**Dataset extract:**
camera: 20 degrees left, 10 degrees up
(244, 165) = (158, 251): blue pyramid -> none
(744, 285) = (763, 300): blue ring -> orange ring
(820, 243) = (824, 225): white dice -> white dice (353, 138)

==

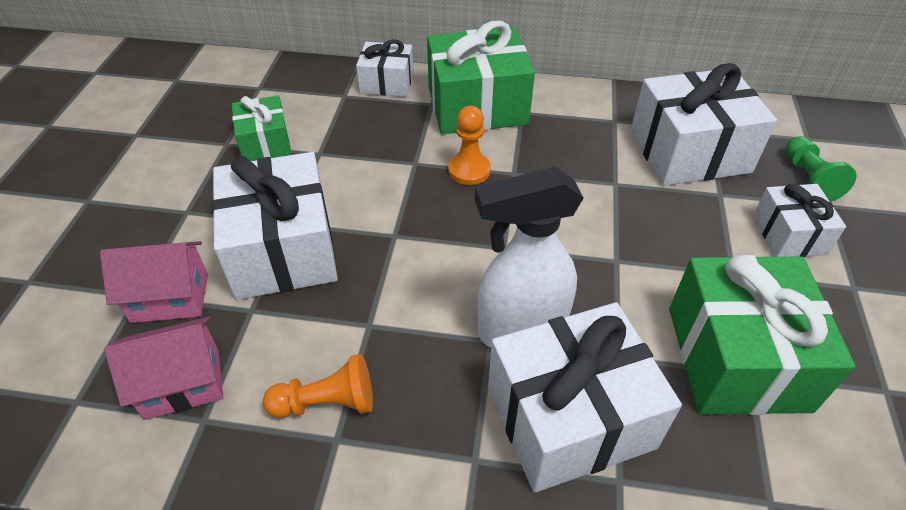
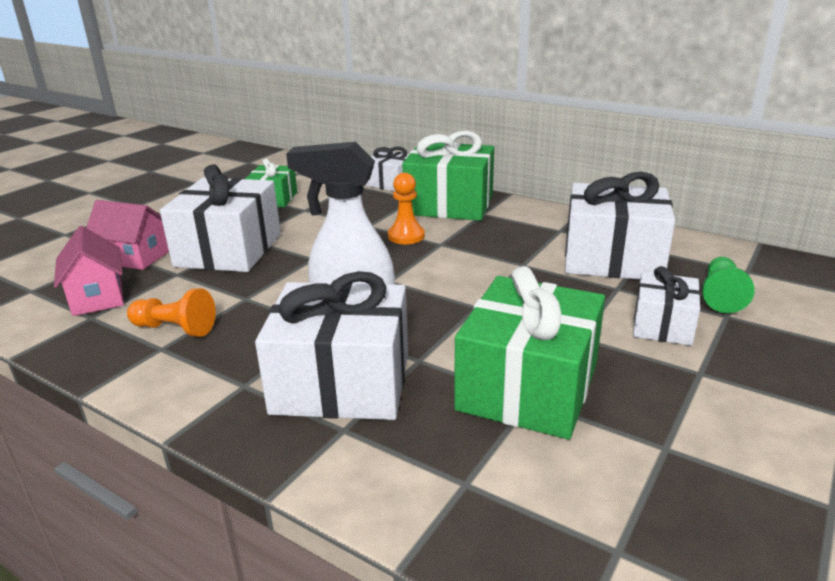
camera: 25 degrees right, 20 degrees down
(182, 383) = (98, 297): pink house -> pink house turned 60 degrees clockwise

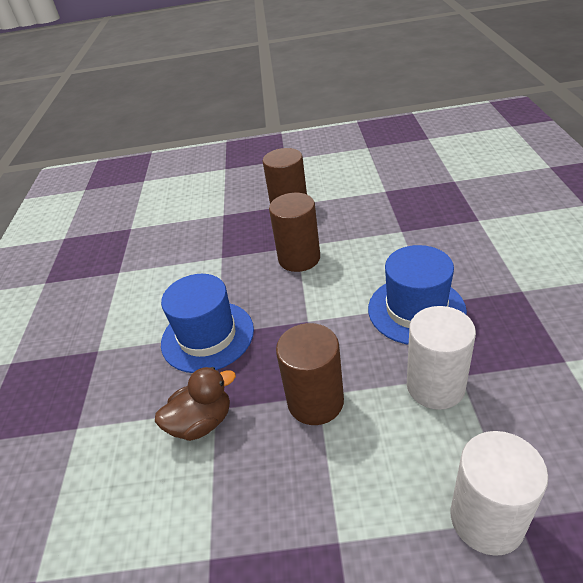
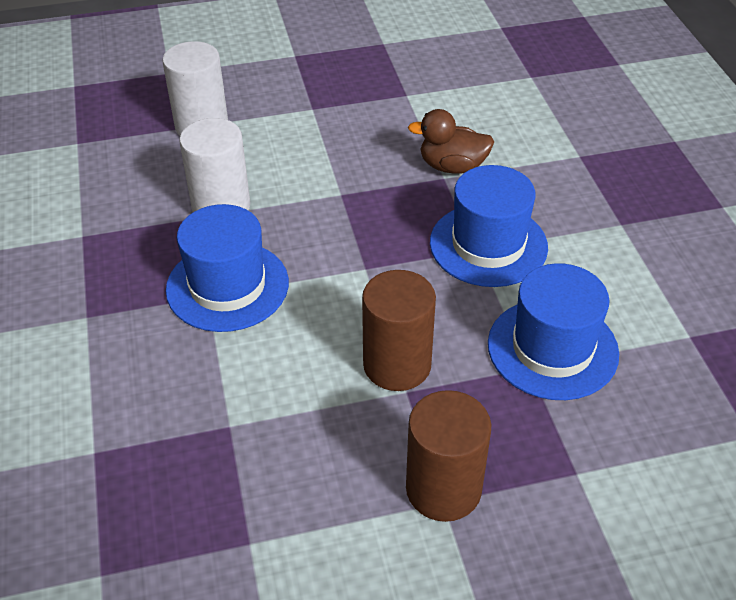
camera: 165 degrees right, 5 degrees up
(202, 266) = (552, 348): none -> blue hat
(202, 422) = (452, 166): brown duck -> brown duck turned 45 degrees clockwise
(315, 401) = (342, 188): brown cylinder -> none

**Goal of the exercise:** Your answer should be the lines above from the one containing "(202, 422) = (452, 166): brown" through the one containing "(315, 401) = (342, 188): brown", copied exactly and with both ends kept.

**Task solution:**
(202, 422) = (452, 166): brown duck -> brown duck turned 45 degrees clockwise
(315, 401) = (342, 188): brown cylinder -> none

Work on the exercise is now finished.